[Start of Attachment]

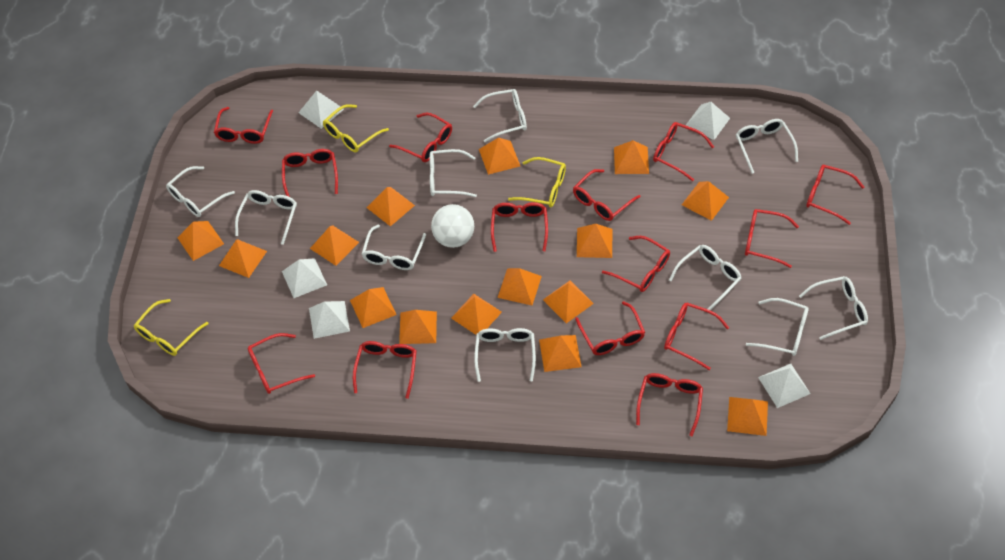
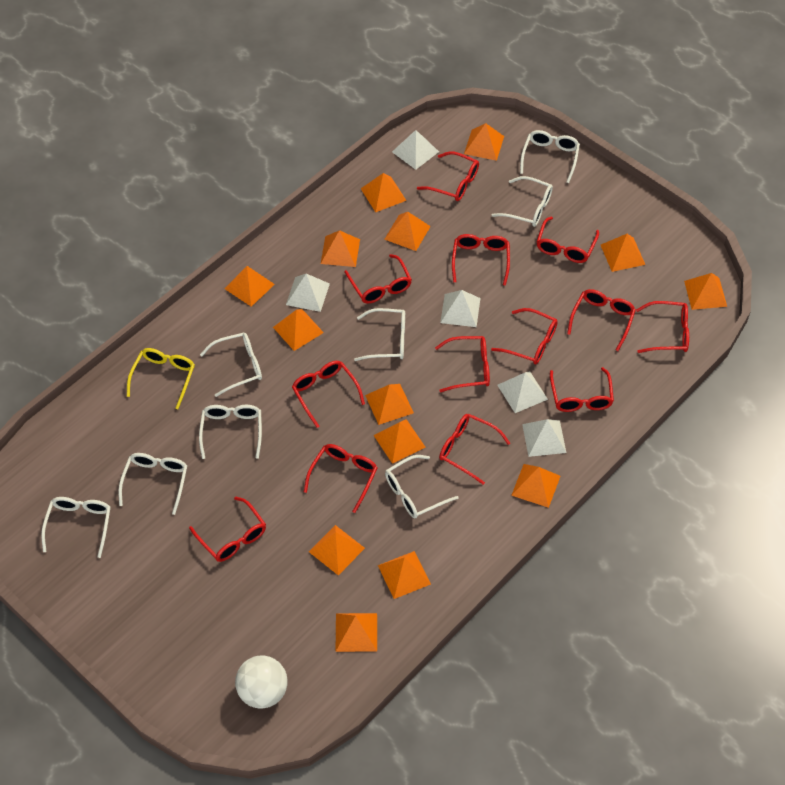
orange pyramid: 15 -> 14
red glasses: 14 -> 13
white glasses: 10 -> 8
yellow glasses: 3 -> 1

[End of Attachment]
[Start of Attachment]

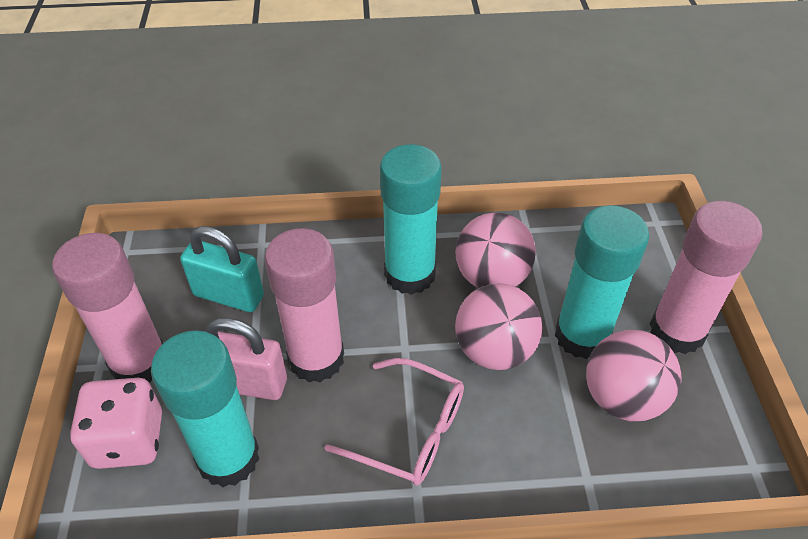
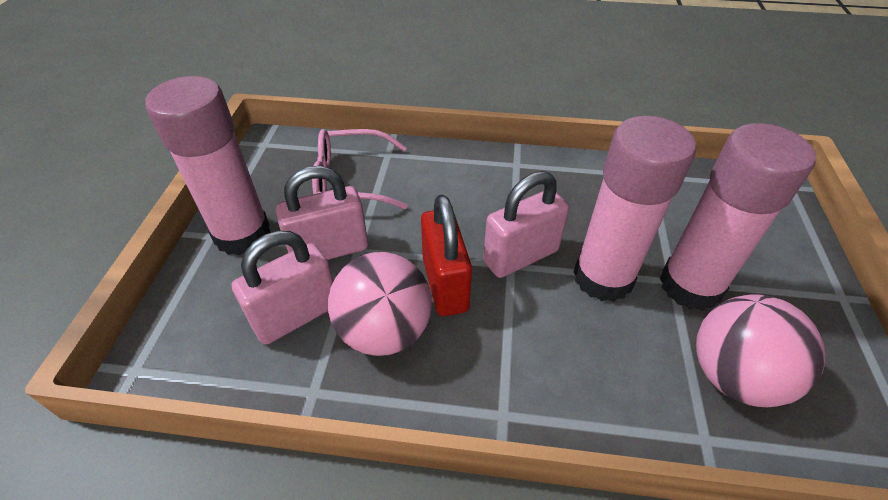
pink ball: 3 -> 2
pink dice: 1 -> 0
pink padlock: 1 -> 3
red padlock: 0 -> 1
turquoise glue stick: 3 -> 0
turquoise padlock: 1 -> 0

[End of Attachment]

## TASK DETAILS
Could you report how many lines of the entries include the word "padlock"? Only the number is needed.

## RESULT FOR THIS EXERCISE
3